- [Your assignment]:
Repeat the entries exactly as they are written.

- [Task data]:
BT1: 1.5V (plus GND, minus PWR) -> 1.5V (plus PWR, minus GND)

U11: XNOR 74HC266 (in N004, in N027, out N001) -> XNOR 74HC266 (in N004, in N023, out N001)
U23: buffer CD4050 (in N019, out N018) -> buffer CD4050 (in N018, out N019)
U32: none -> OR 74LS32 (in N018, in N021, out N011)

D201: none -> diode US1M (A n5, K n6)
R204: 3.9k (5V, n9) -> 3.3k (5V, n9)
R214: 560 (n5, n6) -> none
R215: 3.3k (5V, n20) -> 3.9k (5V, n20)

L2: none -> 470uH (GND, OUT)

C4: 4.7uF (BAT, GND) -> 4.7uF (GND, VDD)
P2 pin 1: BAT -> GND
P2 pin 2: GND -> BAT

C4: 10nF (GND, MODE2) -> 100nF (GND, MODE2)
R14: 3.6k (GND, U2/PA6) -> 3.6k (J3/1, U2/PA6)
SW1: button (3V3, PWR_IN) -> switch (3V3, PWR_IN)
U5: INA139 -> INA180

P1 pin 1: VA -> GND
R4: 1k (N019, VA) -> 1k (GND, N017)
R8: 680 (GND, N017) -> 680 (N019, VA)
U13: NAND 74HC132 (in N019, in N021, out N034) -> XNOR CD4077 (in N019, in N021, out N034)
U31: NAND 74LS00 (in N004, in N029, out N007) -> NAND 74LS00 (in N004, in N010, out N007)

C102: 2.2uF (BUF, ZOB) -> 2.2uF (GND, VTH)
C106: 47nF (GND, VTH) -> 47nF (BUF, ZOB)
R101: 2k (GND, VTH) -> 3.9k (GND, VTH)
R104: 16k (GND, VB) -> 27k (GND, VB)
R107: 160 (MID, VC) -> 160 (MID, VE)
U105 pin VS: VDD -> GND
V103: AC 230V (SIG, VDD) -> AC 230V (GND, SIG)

- [Solved problem]:
BT1: 1.5V (plus GND, minus PWR) -> 1.5V (plus PWR, minus GND)

U11: XNOR 74HC266 (in N004, in N027, out N001) -> XNOR 74HC266 (in N004, in N023, out N001)
U23: buffer CD4050 (in N019, out N018) -> buffer CD4050 (in N018, out N019)
U32: none -> OR 74LS32 (in N018, in N021, out N011)

D201: none -> diode US1M (A n5, K n6)
R204: 3.9k (5V, n9) -> 3.3k (5V, n9)
R214: 560 (n5, n6) -> none
R215: 3.3k (5V, n20) -> 3.9k (5V, n20)

L2: none -> 470uH (GND, OUT)

C4: 4.7uF (BAT, GND) -> 4.7uF (GND, VDD)
P2 pin 1: BAT -> GND
P2 pin 2: GND -> BAT

C4: 10nF (GND, MODE2) -> 100nF (GND, MODE2)
R14: 3.6k (GND, U2/PA6) -> 3.6k (J3/1, U2/PA6)
SW1: button (3V3, PWR_IN) -> switch (3V3, PWR_IN)
U5: INA139 -> INA180

P1 pin 1: VA -> GND
R4: 1k (N019, VA) -> 1k (GND, N017)
R8: 680 (GND, N017) -> 680 (N019, VA)
U13: NAND 74HC132 (in N019, in N021, out N034) -> XNOR CD4077 (in N019, in N021, out N034)
U31: NAND 74LS00 (in N004, in N029, out N007) -> NAND 74LS00 (in N004, in N010, out N007)

C102: 2.2uF (BUF, ZOB) -> 2.2uF (GND, VTH)
C106: 47nF (GND, VTH) -> 47nF (BUF, ZOB)
R101: 2k (GND, VTH) -> 3.9k (GND, VTH)
R104: 16k (GND, VB) -> 27k (GND, VB)
R107: 160 (MID, VC) -> 160 (MID, VE)
U105 pin VS: VDD -> GND
V103: AC 230V (SIG, VDD) -> AC 230V (GND, SIG)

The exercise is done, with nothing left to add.